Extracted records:
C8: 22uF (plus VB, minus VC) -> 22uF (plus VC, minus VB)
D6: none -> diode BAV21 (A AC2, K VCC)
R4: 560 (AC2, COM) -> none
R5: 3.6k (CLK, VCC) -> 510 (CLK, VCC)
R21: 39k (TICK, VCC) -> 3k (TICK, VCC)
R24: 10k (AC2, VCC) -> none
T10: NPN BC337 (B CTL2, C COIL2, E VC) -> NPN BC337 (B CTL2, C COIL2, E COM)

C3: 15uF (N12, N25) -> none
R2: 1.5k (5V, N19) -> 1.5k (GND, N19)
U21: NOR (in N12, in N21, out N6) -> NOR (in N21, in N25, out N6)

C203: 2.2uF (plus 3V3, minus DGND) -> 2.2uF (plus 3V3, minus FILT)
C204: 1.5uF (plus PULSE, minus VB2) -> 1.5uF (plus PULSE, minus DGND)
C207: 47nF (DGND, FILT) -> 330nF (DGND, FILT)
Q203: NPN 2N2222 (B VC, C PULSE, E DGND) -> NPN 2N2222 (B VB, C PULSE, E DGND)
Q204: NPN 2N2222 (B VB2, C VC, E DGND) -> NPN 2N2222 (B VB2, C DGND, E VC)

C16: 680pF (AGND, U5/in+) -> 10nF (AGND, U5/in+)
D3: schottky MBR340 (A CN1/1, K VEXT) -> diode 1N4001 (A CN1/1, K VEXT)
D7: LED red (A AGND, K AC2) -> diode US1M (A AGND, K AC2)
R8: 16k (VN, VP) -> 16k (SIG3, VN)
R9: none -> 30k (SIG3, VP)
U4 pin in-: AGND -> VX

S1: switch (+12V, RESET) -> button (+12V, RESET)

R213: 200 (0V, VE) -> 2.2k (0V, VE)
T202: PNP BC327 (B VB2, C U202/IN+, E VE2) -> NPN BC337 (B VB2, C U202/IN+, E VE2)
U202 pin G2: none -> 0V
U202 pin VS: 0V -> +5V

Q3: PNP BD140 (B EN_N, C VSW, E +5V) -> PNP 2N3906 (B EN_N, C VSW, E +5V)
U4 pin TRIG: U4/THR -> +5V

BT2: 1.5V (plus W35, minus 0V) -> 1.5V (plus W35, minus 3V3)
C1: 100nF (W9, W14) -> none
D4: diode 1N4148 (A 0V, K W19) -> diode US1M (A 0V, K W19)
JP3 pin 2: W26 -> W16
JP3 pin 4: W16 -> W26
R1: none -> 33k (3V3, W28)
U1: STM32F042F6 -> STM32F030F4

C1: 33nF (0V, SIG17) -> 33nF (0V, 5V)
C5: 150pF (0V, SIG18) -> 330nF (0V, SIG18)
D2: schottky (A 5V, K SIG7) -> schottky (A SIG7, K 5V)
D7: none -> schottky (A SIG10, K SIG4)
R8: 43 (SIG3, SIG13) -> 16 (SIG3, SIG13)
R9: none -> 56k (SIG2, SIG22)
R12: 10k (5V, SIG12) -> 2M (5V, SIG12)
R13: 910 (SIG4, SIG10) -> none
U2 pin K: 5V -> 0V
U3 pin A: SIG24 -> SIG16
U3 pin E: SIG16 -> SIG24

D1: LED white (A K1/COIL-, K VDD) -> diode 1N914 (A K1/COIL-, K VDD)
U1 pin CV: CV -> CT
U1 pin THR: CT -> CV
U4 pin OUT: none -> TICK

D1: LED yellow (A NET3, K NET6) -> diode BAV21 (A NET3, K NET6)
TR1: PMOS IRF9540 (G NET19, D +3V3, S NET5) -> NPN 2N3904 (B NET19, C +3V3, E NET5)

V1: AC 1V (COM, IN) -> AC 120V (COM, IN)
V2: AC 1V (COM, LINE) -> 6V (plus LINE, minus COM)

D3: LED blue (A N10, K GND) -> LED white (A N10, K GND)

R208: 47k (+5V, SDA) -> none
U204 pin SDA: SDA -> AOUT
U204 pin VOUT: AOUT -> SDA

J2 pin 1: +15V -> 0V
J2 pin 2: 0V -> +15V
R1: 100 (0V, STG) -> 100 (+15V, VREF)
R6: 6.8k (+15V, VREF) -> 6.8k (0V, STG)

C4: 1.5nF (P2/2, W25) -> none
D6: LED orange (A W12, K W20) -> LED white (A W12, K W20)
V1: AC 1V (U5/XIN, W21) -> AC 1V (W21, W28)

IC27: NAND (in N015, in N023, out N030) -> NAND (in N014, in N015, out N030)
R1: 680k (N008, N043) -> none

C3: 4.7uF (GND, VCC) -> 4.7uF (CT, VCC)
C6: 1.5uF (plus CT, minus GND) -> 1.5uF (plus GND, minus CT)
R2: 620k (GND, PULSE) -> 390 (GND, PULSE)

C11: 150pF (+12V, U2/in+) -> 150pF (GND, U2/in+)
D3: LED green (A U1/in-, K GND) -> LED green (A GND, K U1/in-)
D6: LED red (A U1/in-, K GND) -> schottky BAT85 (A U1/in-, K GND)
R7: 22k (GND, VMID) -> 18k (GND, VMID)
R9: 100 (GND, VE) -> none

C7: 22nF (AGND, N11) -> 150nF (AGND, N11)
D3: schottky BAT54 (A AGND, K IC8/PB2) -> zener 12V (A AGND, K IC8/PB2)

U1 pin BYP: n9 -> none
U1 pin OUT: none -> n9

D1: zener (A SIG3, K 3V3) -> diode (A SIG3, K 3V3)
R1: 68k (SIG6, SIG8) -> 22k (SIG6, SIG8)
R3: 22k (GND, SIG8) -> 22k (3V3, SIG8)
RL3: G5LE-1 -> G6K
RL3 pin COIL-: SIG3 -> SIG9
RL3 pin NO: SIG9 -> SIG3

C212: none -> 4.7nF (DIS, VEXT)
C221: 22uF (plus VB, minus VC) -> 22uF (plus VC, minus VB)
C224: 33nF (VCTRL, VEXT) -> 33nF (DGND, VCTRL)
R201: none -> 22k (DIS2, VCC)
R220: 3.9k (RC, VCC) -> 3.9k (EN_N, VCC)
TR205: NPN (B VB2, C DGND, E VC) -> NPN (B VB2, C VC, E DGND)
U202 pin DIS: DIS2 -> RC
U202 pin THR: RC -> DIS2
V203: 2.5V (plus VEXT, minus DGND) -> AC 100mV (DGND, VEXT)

Problem = Find every line in the data above that holds the string "AOUT". Give the number of such lines and nothing else.

Finished task = 2